What you should do: Throughout the material below, count each line in which the word "AGND" appears, then reply with the count only.

(Raw data Opens)

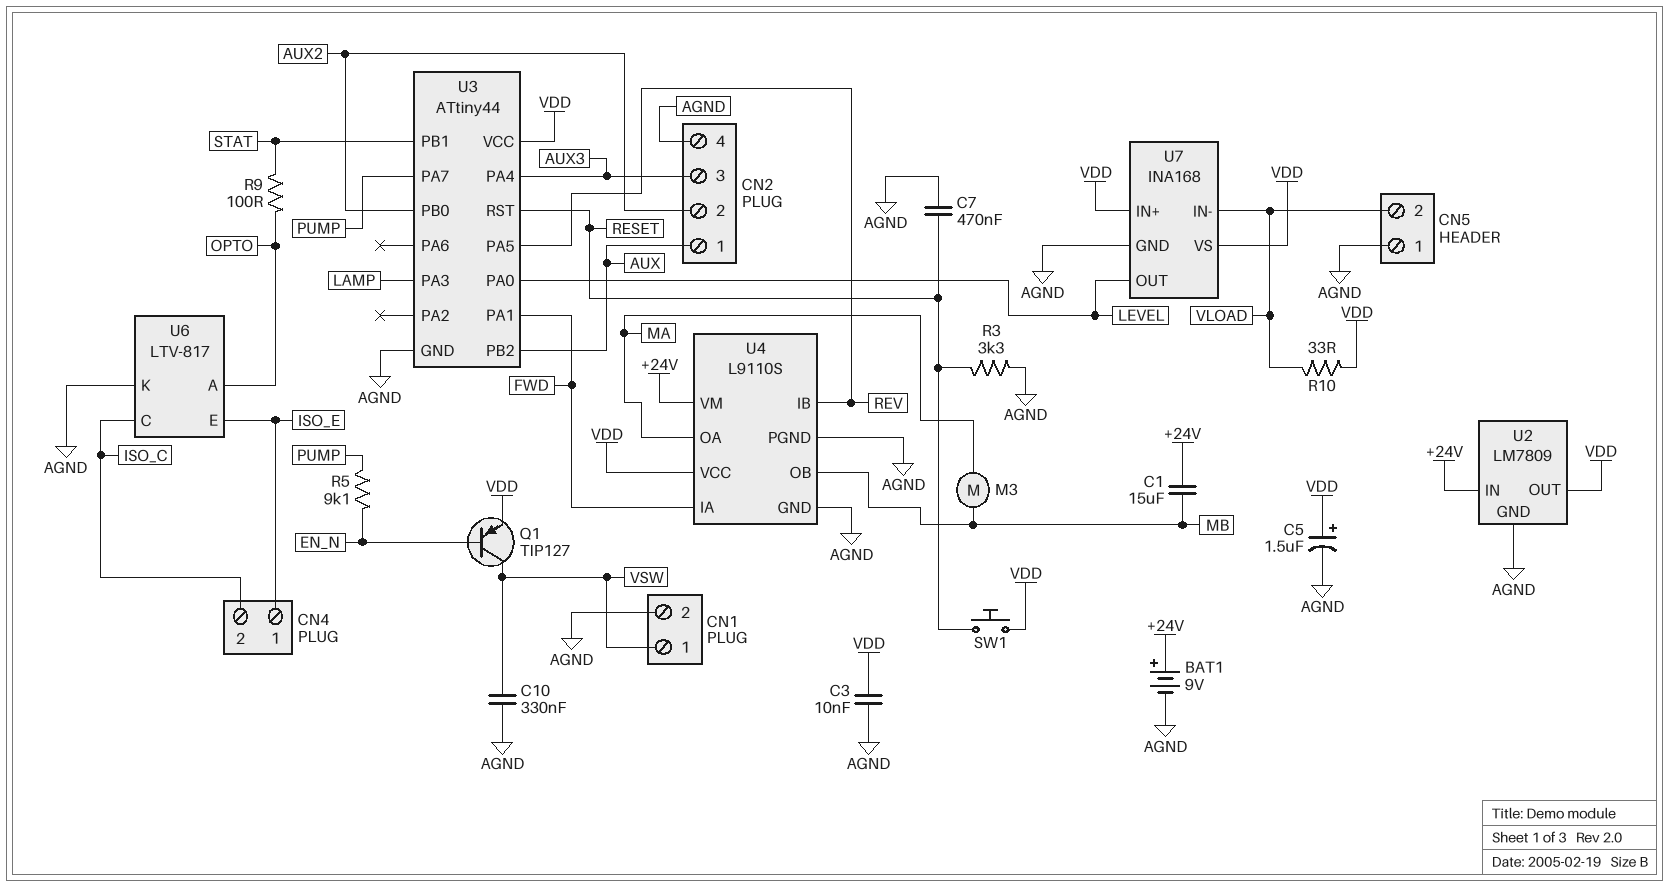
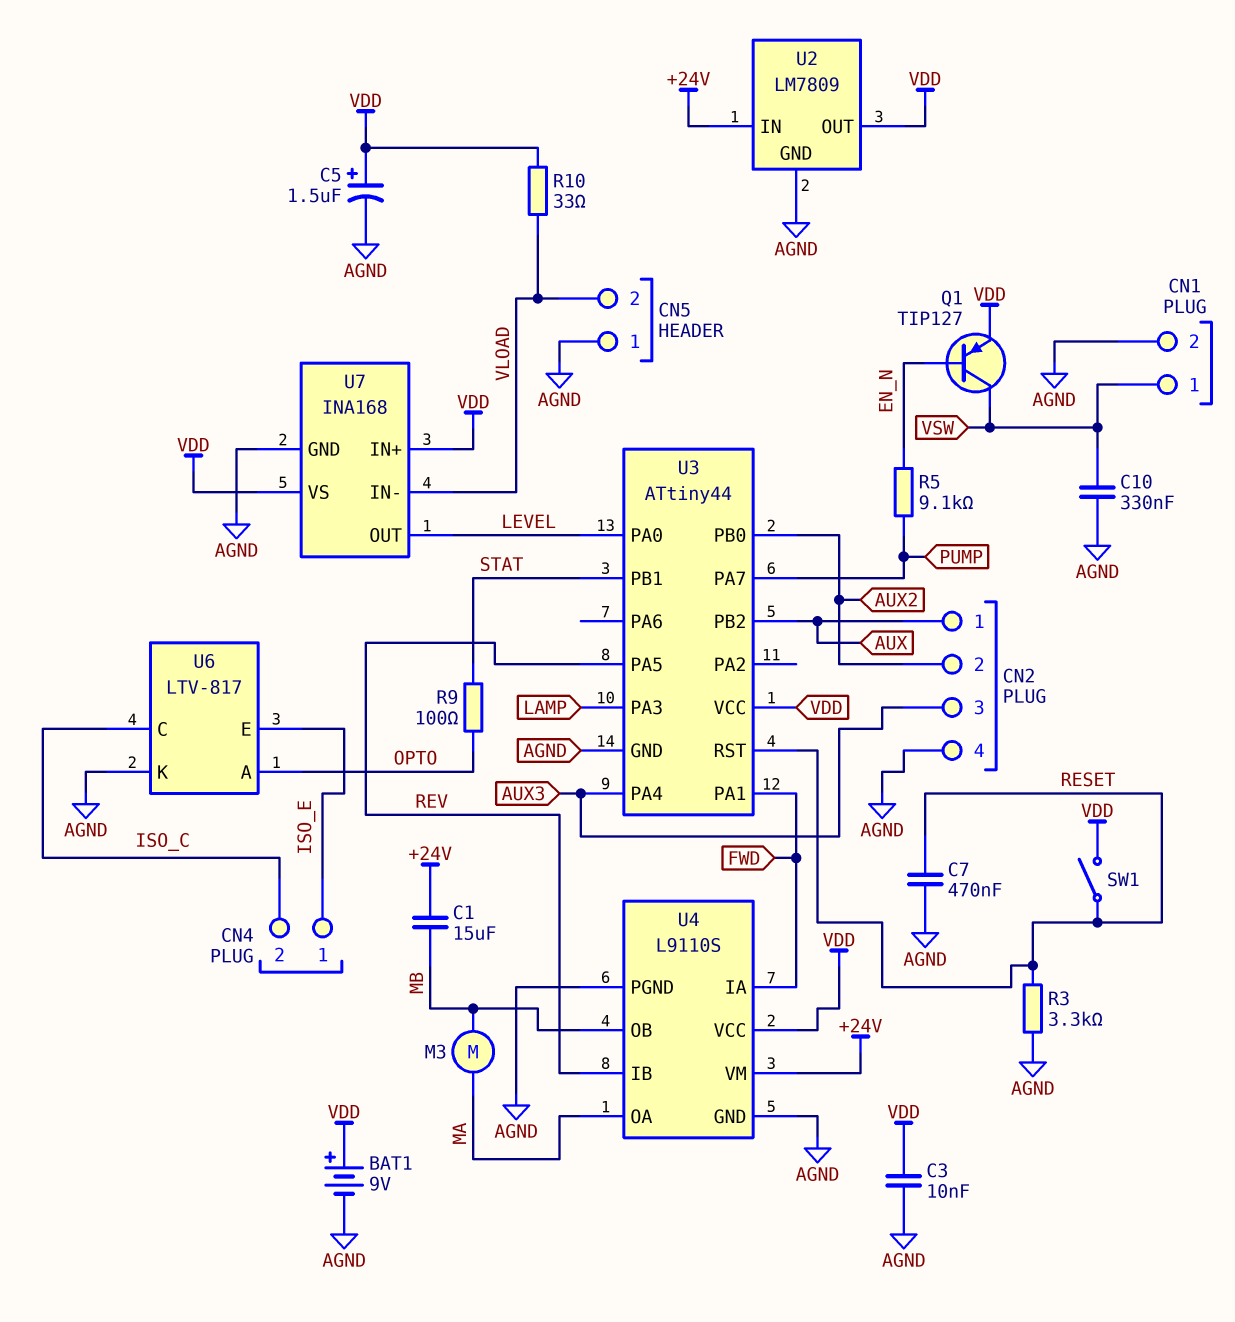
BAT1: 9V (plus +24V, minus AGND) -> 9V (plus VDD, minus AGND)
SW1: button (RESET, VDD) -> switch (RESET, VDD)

(Raw data Closes)
(Raw data Opens)

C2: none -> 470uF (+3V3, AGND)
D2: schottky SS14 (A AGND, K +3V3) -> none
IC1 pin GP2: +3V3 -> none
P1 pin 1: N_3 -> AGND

(Raw data Closes)

Solution to the problem: 4